→ Required work
Show the lines below where "rolling" occurs.

Items listed in a dataset
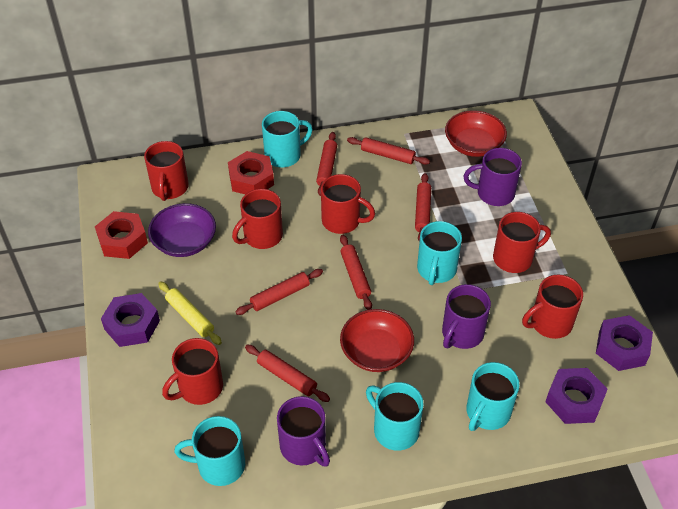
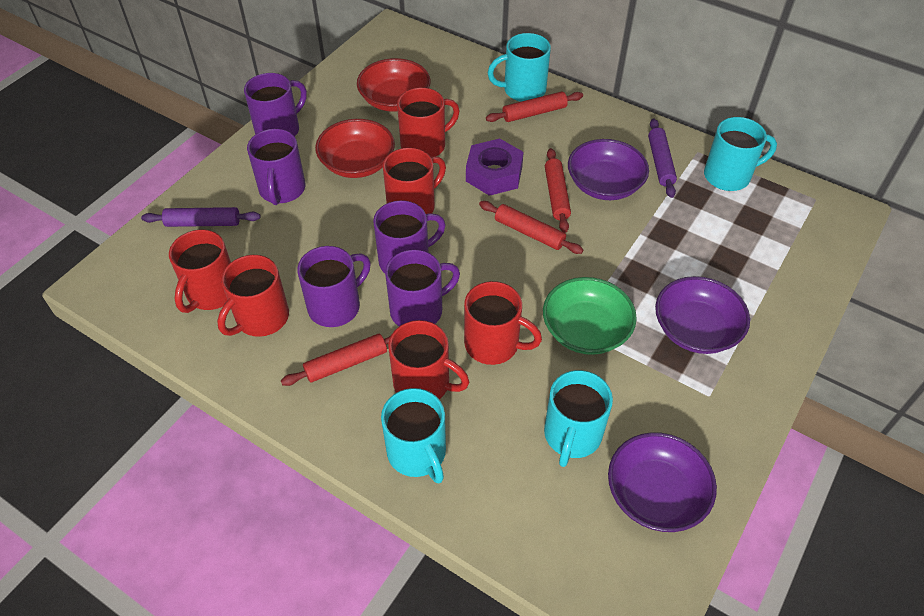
green bowl: 0 -> 1
purple bowl: 1 -> 3
purple mug: 3 -> 5
purple nut: 3 -> 1
purple rolling pin: 0 -> 2
red nut: 2 -> 0
red rolling pin: 6 -> 4
turquoise mug: 5 -> 4
yellow rolling pin: 1 -> 0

→ Solution to this task
purple rolling pin: 0 -> 2
red rolling pin: 6 -> 4
yellow rolling pin: 1 -> 0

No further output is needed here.